● **Entries provided**:
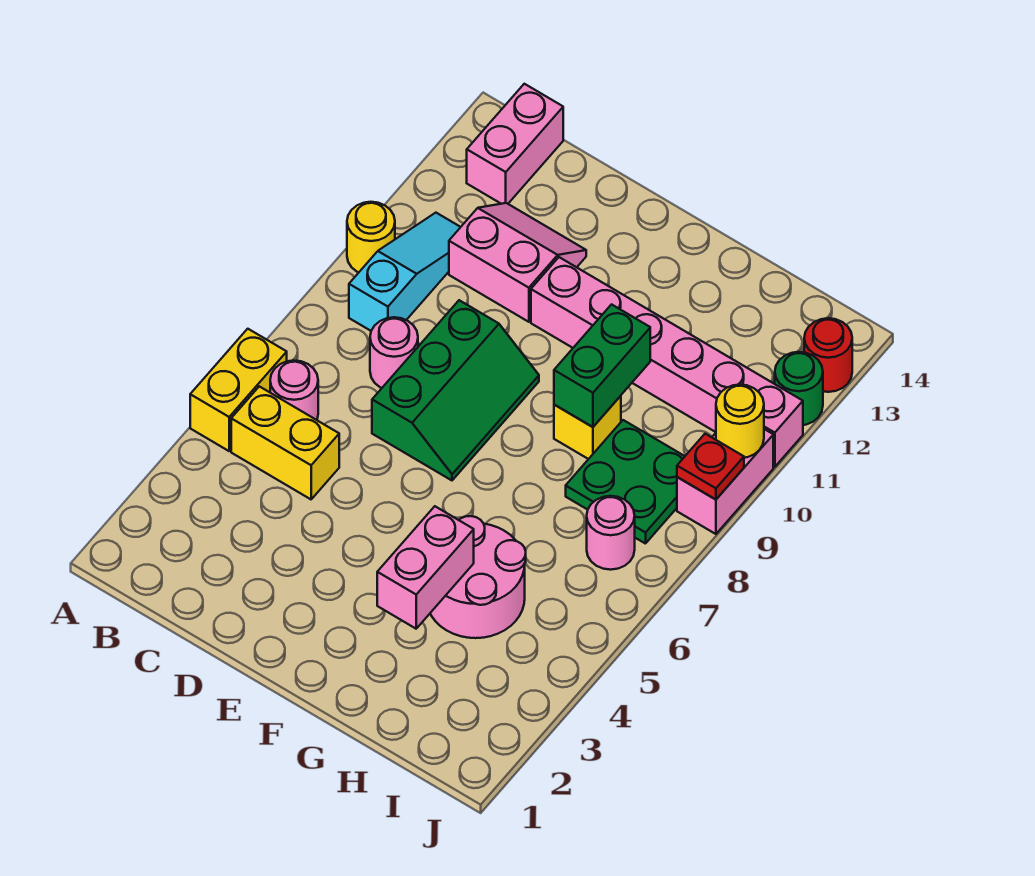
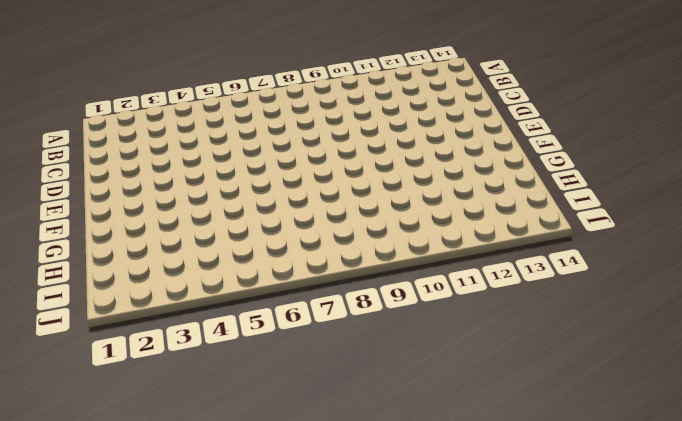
none -> yellow brick A5:A6 level 1
none -> yellow round brick A10 level 1
none -> yellow brick B5:C5 level 1

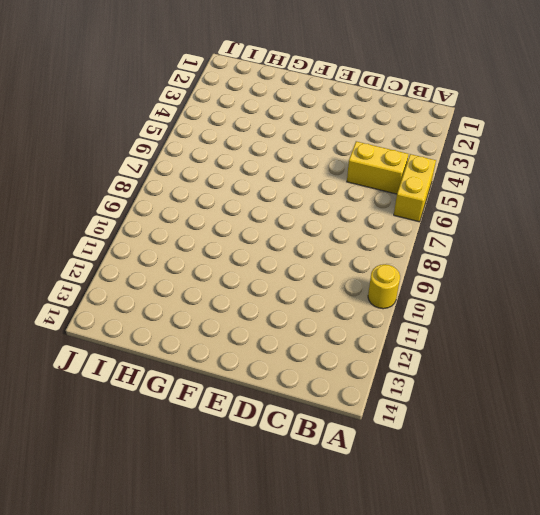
none -> pink round brick B6 level 1
none -> cyan slope B9:B11 level 1 top 9
none -> pink brick B13:B14 level 1

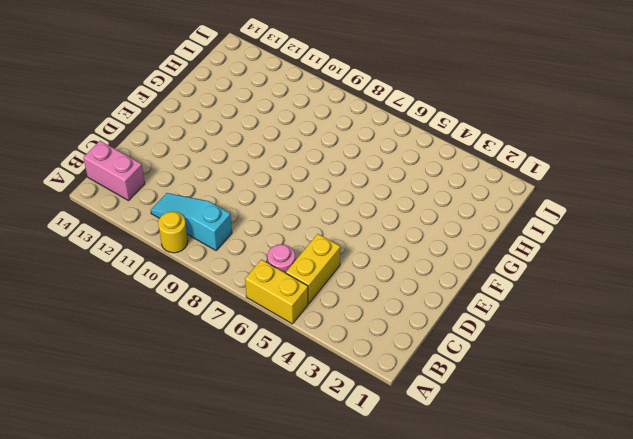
none -> pink round brick C8 level 1
none -> pink slope C11:D12 level 1 top 11
none -> green slope D7:E9 level 1 top D

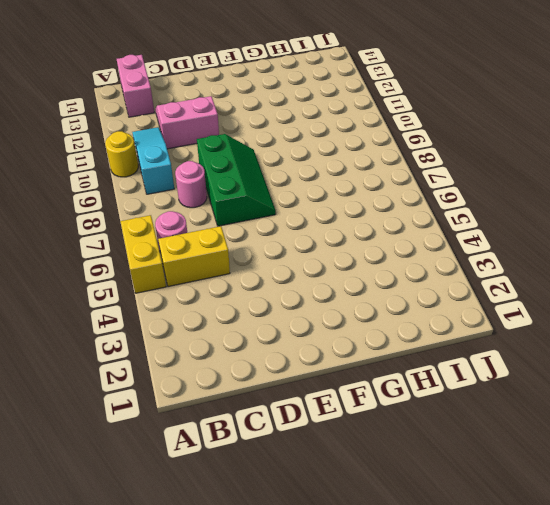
none -> pink brick E11:J11 level 1
none -> pink round brick G4:H5 level 1
none -> yellow brick G9 level 1

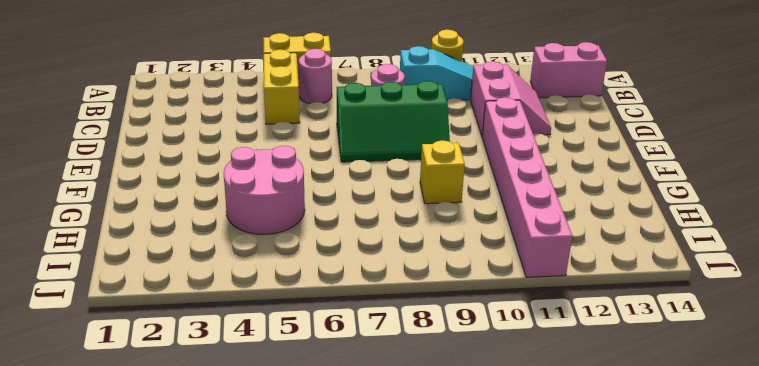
none -> green plate H8:I9 level 1
none -> pink round brick I7 level 1
none -> pink brick J9:J10 level 1

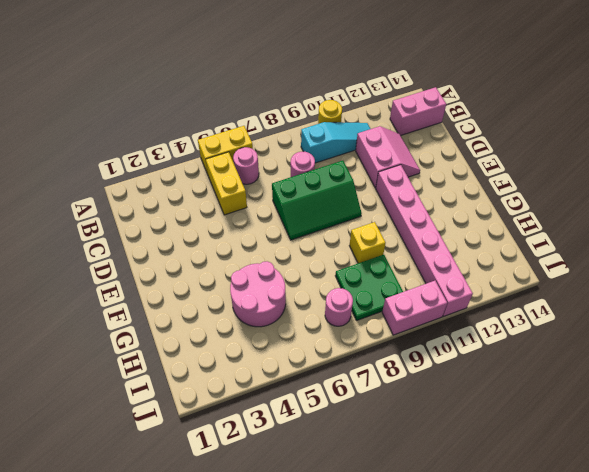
none -> green round brick J12 level 1
none -> red round brick J13 level 1
none -> pink brick G3:G4 level 2

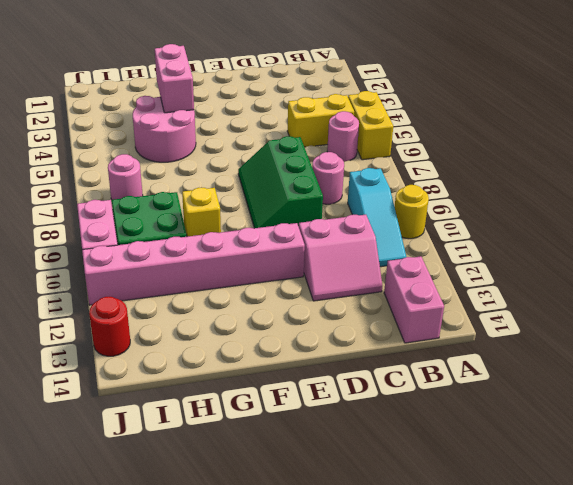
none -> green round brick J12 level 1
none -> green brick G9:G10 level 2
none -> red plate J9 level 2

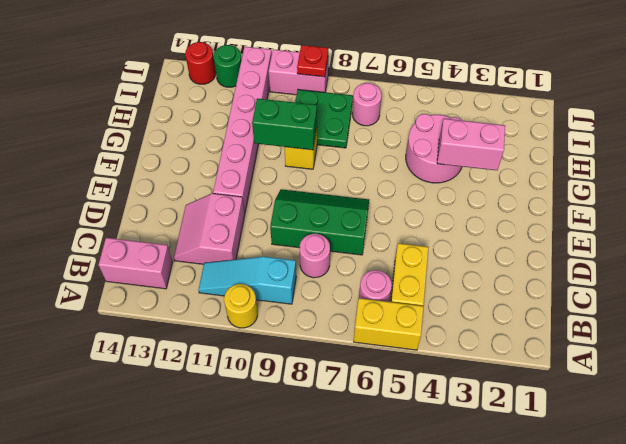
none -> yellow round brick J10 level 2

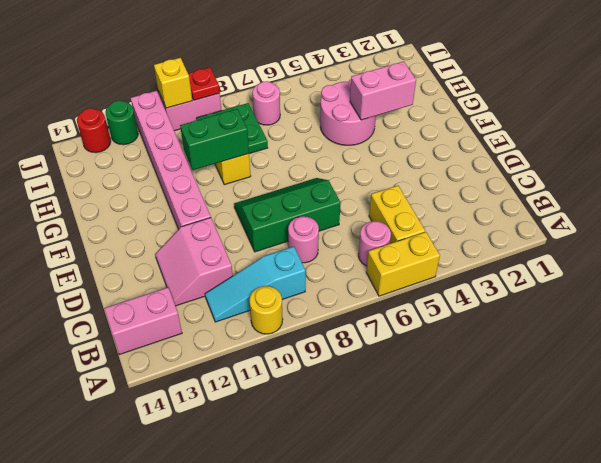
yellow brick J10 level 2 -> yellow round brick J10 level 2

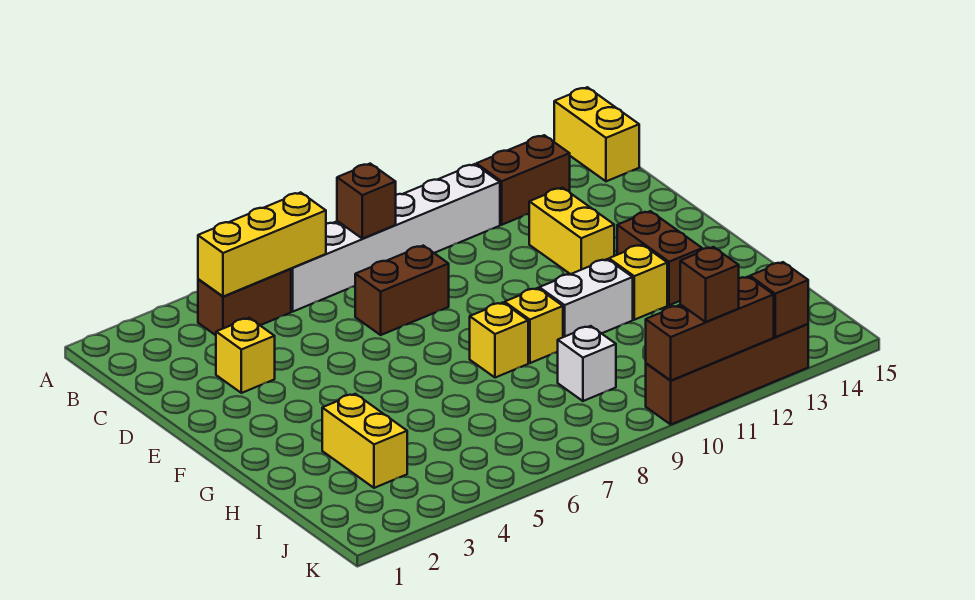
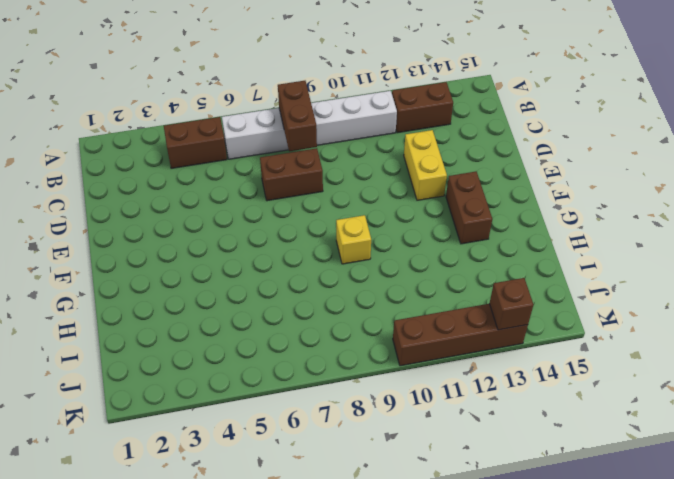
brown brick B8:C8 level 2 -> brown brick B8 level 2
none -> yellow brick A15:B15 level 1
none -> yellow brick D3 level 1
none -> yellow brick G8 level 1

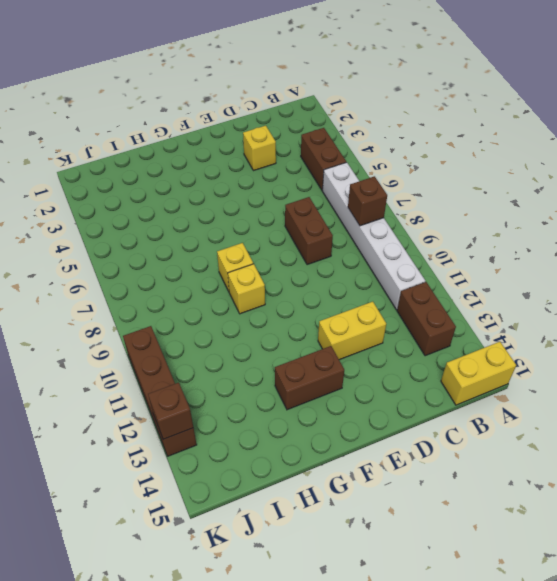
none -> white brick G10:G11 level 1
none -> yellow brick G12 level 1
none -> yellow brick H3:I3 level 1

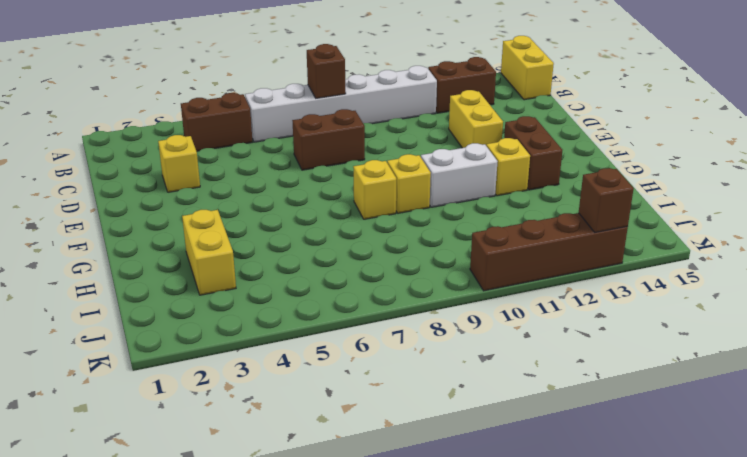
none -> white brick I9 level 1
none -> yellow brick B4:B6 level 2
none -> brown brick K10:K12 level 2

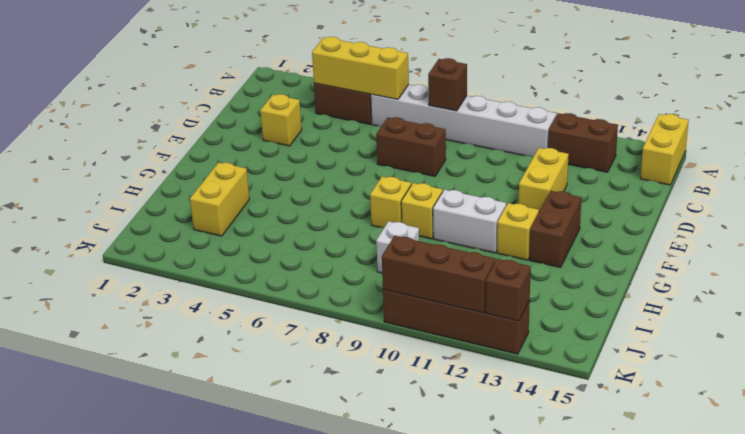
none -> brown brick K11 level 3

● **What to work on**: Find the lines of the listing above that hold "pink". Please copy them.

● **Task result**:
none -> pink round brick B6 level 1
none -> pink brick B13:B14 level 1
none -> pink round brick C8 level 1
none -> pink slope C11:D12 level 1 top 11
none -> pink brick E11:J11 level 1
none -> pink round brick G4:H5 level 1
none -> pink round brick I7 level 1
none -> pink brick J9:J10 level 1
none -> pink brick G3:G4 level 2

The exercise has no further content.